[Work to be completed] Pull every line containing the word "left" from the records.

[Supplied entries]
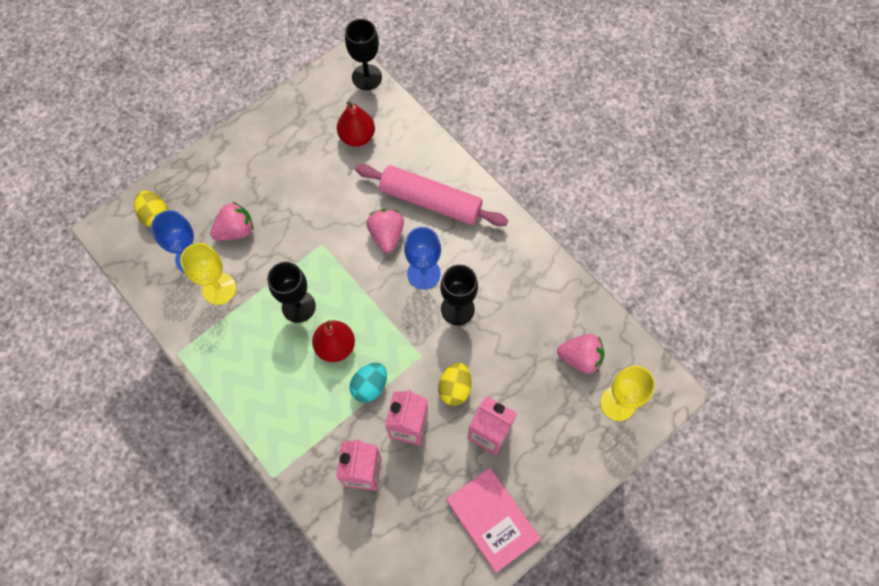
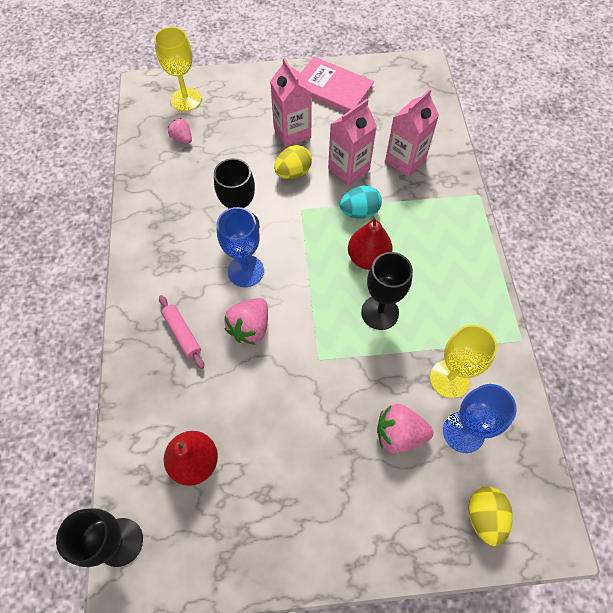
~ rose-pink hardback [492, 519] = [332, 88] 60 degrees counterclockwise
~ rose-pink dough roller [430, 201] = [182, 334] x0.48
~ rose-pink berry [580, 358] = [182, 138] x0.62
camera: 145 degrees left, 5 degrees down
...
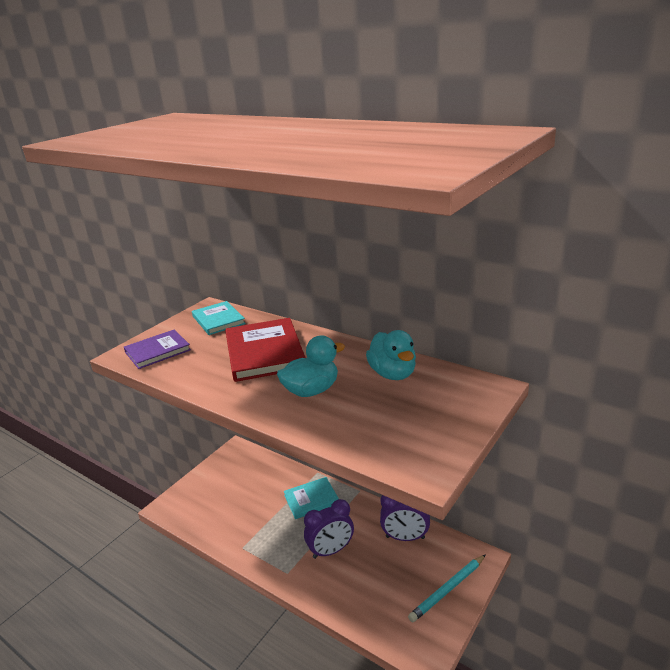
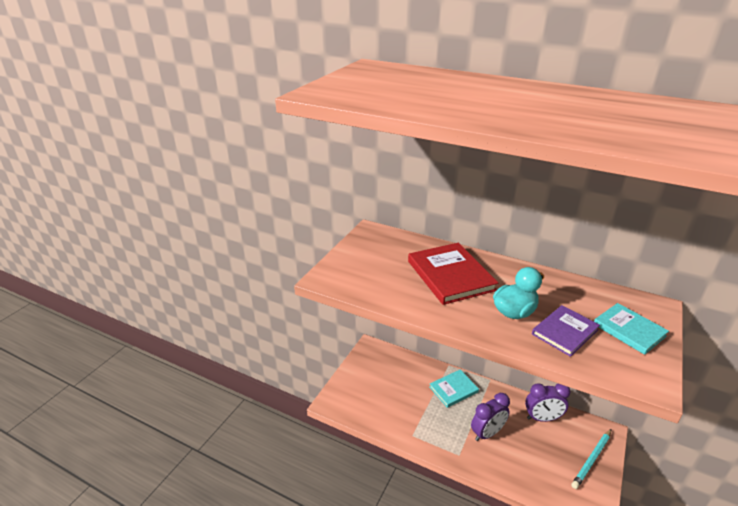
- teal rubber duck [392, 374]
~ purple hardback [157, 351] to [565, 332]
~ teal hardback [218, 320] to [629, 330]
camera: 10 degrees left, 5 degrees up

[Solution for this problem]
camera: 145 degrees left, 5 degrees down
camera: 10 degrees left, 5 degrees up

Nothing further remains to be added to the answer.